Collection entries

Start of Block

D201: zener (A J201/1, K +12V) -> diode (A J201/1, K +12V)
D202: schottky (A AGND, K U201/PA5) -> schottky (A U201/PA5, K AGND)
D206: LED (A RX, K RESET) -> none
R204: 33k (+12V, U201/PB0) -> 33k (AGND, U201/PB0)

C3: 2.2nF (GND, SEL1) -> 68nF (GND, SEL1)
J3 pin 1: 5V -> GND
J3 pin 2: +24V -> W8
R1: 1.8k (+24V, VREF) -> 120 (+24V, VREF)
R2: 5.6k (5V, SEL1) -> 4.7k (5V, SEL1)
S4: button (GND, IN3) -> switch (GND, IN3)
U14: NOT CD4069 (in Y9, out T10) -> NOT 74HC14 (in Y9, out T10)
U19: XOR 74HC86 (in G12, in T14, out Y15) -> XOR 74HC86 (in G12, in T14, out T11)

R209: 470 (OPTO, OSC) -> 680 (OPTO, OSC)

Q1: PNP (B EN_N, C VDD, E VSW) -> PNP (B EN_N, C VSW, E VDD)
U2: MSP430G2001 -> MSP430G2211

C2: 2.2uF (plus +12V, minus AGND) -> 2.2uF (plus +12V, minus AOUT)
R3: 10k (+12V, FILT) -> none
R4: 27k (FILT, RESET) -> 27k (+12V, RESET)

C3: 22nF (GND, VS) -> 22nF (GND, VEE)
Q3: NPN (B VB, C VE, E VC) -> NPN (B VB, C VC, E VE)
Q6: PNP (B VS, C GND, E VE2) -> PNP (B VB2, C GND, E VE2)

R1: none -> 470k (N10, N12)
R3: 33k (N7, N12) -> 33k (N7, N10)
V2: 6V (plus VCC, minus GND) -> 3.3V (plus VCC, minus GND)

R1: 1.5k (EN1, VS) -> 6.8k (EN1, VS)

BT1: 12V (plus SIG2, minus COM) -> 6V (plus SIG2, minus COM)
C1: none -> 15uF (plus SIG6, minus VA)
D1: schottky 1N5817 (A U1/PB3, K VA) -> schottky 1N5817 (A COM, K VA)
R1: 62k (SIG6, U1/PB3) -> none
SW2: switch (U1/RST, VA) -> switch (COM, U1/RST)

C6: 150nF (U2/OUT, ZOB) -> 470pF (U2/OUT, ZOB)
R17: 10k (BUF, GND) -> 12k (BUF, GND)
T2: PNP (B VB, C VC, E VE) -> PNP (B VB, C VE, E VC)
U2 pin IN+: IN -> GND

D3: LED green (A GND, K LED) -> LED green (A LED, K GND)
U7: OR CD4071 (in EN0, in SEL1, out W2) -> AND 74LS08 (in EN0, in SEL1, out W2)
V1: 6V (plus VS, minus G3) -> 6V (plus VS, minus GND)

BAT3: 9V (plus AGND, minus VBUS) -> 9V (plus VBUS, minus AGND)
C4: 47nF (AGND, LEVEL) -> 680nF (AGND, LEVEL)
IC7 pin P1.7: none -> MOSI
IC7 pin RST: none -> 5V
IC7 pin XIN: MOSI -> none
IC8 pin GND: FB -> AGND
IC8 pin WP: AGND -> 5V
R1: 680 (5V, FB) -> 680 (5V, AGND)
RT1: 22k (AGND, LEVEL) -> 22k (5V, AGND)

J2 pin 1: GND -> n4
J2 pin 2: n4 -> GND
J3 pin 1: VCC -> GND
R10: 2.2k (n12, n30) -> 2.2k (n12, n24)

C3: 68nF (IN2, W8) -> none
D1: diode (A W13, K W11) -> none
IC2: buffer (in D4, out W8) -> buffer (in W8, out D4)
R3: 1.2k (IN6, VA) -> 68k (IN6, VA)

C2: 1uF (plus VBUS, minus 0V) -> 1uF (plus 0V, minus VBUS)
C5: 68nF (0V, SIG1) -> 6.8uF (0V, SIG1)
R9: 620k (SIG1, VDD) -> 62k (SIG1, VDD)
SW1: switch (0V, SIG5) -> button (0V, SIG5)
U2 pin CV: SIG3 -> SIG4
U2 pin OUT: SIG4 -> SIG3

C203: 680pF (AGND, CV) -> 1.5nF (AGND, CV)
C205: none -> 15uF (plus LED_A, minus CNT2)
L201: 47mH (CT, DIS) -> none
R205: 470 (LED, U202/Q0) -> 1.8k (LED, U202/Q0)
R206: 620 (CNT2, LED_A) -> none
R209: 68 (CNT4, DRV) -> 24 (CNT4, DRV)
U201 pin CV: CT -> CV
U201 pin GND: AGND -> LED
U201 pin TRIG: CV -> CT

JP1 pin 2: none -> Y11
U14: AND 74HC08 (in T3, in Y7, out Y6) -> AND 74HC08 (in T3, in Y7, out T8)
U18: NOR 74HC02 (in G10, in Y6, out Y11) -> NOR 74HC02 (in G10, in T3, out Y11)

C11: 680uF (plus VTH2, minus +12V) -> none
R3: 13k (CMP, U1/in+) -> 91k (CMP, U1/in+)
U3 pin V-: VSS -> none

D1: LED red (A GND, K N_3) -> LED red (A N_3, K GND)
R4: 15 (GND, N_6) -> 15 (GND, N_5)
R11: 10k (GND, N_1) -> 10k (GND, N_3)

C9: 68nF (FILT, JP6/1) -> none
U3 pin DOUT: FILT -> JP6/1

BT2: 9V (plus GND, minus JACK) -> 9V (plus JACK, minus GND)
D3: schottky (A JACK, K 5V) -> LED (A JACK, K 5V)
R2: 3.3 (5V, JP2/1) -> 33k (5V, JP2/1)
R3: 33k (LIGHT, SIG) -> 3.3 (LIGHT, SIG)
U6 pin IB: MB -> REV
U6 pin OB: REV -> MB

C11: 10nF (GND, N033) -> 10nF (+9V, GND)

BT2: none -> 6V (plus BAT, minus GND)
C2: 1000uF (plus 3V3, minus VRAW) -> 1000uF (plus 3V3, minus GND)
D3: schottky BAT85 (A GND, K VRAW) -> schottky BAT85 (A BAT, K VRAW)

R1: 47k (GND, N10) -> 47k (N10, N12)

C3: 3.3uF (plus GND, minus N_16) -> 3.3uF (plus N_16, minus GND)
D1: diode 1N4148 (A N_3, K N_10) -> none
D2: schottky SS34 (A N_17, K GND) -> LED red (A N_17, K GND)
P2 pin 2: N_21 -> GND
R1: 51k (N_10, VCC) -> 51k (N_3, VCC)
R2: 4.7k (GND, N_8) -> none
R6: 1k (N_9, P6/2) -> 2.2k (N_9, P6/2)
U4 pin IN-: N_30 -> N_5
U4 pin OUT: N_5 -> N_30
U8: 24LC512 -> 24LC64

End of Block

» WORK TO COMPLETE: Reproduce the records above with every character intact.

» EXERCISE RESPONSE:
D201: zener (A J201/1, K +12V) -> diode (A J201/1, K +12V)
D202: schottky (A AGND, K U201/PA5) -> schottky (A U201/PA5, K AGND)
D206: LED (A RX, K RESET) -> none
R204: 33k (+12V, U201/PB0) -> 33k (AGND, U201/PB0)

C3: 2.2nF (GND, SEL1) -> 68nF (GND, SEL1)
J3 pin 1: 5V -> GND
J3 pin 2: +24V -> W8
R1: 1.8k (+24V, VREF) -> 120 (+24V, VREF)
R2: 5.6k (5V, SEL1) -> 4.7k (5V, SEL1)
S4: button (GND, IN3) -> switch (GND, IN3)
U14: NOT CD4069 (in Y9, out T10) -> NOT 74HC14 (in Y9, out T10)
U19: XOR 74HC86 (in G12, in T14, out Y15) -> XOR 74HC86 (in G12, in T14, out T11)

R209: 470 (OPTO, OSC) -> 680 (OPTO, OSC)

Q1: PNP (B EN_N, C VDD, E VSW) -> PNP (B EN_N, C VSW, E VDD)
U2: MSP430G2001 -> MSP430G2211

C2: 2.2uF (plus +12V, minus AGND) -> 2.2uF (plus +12V, minus AOUT)
R3: 10k (+12V, FILT) -> none
R4: 27k (FILT, RESET) -> 27k (+12V, RESET)

C3: 22nF (GND, VS) -> 22nF (GND, VEE)
Q3: NPN (B VB, C VE, E VC) -> NPN (B VB, C VC, E VE)
Q6: PNP (B VS, C GND, E VE2) -> PNP (B VB2, C GND, E VE2)

R1: none -> 470k (N10, N12)
R3: 33k (N7, N12) -> 33k (N7, N10)
V2: 6V (plus VCC, minus GND) -> 3.3V (plus VCC, minus GND)

R1: 1.5k (EN1, VS) -> 6.8k (EN1, VS)

BT1: 12V (plus SIG2, minus COM) -> 6V (plus SIG2, minus COM)
C1: none -> 15uF (plus SIG6, minus VA)
D1: schottky 1N5817 (A U1/PB3, K VA) -> schottky 1N5817 (A COM, K VA)
R1: 62k (SIG6, U1/PB3) -> none
SW2: switch (U1/RST, VA) -> switch (COM, U1/RST)

C6: 150nF (U2/OUT, ZOB) -> 470pF (U2/OUT, ZOB)
R17: 10k (BUF, GND) -> 12k (BUF, GND)
T2: PNP (B VB, C VC, E VE) -> PNP (B VB, C VE, E VC)
U2 pin IN+: IN -> GND

D3: LED green (A GND, K LED) -> LED green (A LED, K GND)
U7: OR CD4071 (in EN0, in SEL1, out W2) -> AND 74LS08 (in EN0, in SEL1, out W2)
V1: 6V (plus VS, minus G3) -> 6V (plus VS, minus GND)

BAT3: 9V (plus AGND, minus VBUS) -> 9V (plus VBUS, minus AGND)
C4: 47nF (AGND, LEVEL) -> 680nF (AGND, LEVEL)
IC7 pin P1.7: none -> MOSI
IC7 pin RST: none -> 5V
IC7 pin XIN: MOSI -> none
IC8 pin GND: FB -> AGND
IC8 pin WP: AGND -> 5V
R1: 680 (5V, FB) -> 680 (5V, AGND)
RT1: 22k (AGND, LEVEL) -> 22k (5V, AGND)

J2 pin 1: GND -> n4
J2 pin 2: n4 -> GND
J3 pin 1: VCC -> GND
R10: 2.2k (n12, n30) -> 2.2k (n12, n24)

C3: 68nF (IN2, W8) -> none
D1: diode (A W13, K W11) -> none
IC2: buffer (in D4, out W8) -> buffer (in W8, out D4)
R3: 1.2k (IN6, VA) -> 68k (IN6, VA)

C2: 1uF (plus VBUS, minus 0V) -> 1uF (plus 0V, minus VBUS)
C5: 68nF (0V, SIG1) -> 6.8uF (0V, SIG1)
R9: 620k (SIG1, VDD) -> 62k (SIG1, VDD)
SW1: switch (0V, SIG5) -> button (0V, SIG5)
U2 pin CV: SIG3 -> SIG4
U2 pin OUT: SIG4 -> SIG3

C203: 680pF (AGND, CV) -> 1.5nF (AGND, CV)
C205: none -> 15uF (plus LED_A, minus CNT2)
L201: 47mH (CT, DIS) -> none
R205: 470 (LED, U202/Q0) -> 1.8k (LED, U202/Q0)
R206: 620 (CNT2, LED_A) -> none
R209: 68 (CNT4, DRV) -> 24 (CNT4, DRV)
U201 pin CV: CT -> CV
U201 pin GND: AGND -> LED
U201 pin TRIG: CV -> CT

JP1 pin 2: none -> Y11
U14: AND 74HC08 (in T3, in Y7, out Y6) -> AND 74HC08 (in T3, in Y7, out T8)
U18: NOR 74HC02 (in G10, in Y6, out Y11) -> NOR 74HC02 (in G10, in T3, out Y11)

C11: 680uF (plus VTH2, minus +12V) -> none
R3: 13k (CMP, U1/in+) -> 91k (CMP, U1/in+)
U3 pin V-: VSS -> none

D1: LED red (A GND, K N_3) -> LED red (A N_3, K GND)
R4: 15 (GND, N_6) -> 15 (GND, N_5)
R11: 10k (GND, N_1) -> 10k (GND, N_3)

C9: 68nF (FILT, JP6/1) -> none
U3 pin DOUT: FILT -> JP6/1

BT2: 9V (plus GND, minus JACK) -> 9V (plus JACK, minus GND)
D3: schottky (A JACK, K 5V) -> LED (A JACK, K 5V)
R2: 3.3 (5V, JP2/1) -> 33k (5V, JP2/1)
R3: 33k (LIGHT, SIG) -> 3.3 (LIGHT, SIG)
U6 pin IB: MB -> REV
U6 pin OB: REV -> MB

C11: 10nF (GND, N033) -> 10nF (+9V, GND)

BT2: none -> 6V (plus BAT, minus GND)
C2: 1000uF (plus 3V3, minus VRAW) -> 1000uF (plus 3V3, minus GND)
D3: schottky BAT85 (A GND, K VRAW) -> schottky BAT85 (A BAT, K VRAW)

R1: 47k (GND, N10) -> 47k (N10, N12)

C3: 3.3uF (plus GND, minus N_16) -> 3.3uF (plus N_16, minus GND)
D1: diode 1N4148 (A N_3, K N_10) -> none
D2: schottky SS34 (A N_17, K GND) -> LED red (A N_17, K GND)
P2 pin 2: N_21 -> GND
R1: 51k (N_10, VCC) -> 51k (N_3, VCC)
R2: 4.7k (GND, N_8) -> none
R6: 1k (N_9, P6/2) -> 2.2k (N_9, P6/2)
U4 pin IN-: N_30 -> N_5
U4 pin OUT: N_5 -> N_30
U8: 24LC512 -> 24LC64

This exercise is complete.